:: What you should do ::
Look through the listing below for the string "pink". Say how many lines hold it, and nothing else.

○ ○ ○

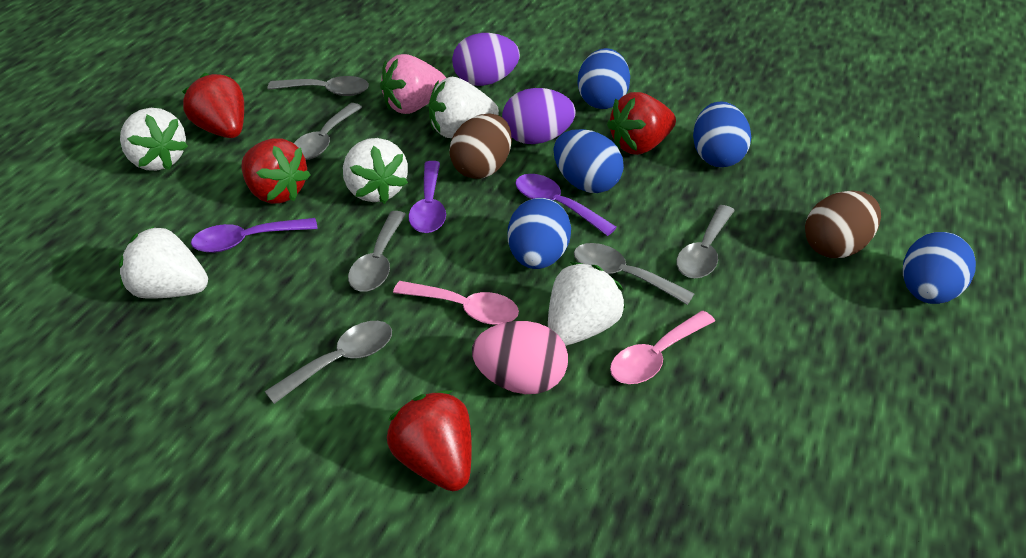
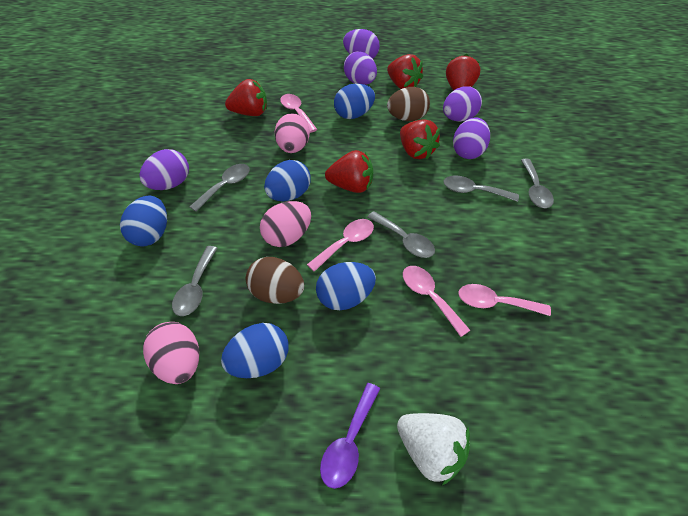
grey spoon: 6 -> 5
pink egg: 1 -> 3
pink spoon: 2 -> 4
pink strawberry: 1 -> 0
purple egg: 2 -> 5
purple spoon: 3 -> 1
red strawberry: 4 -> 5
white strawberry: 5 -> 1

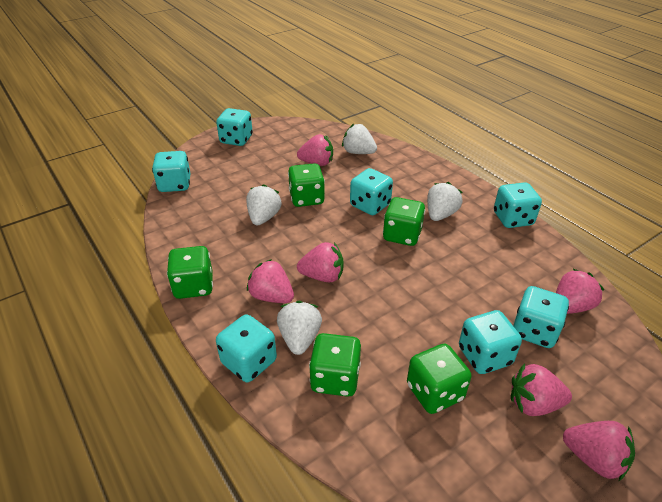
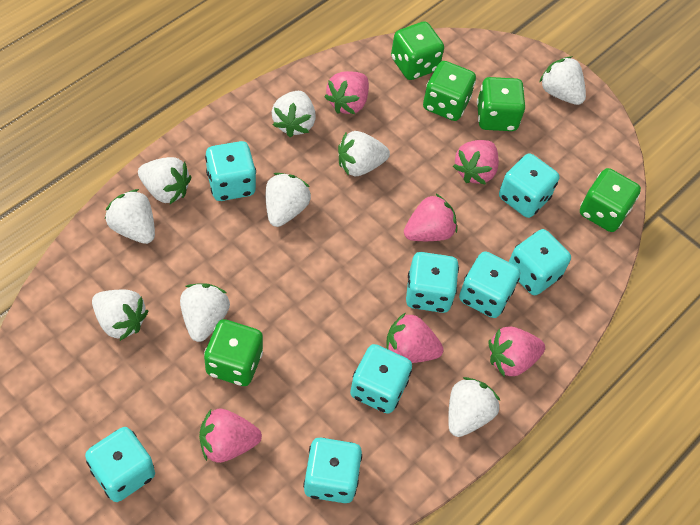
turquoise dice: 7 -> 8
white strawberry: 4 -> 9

○ ○ ○

:: Solved exercise ::
3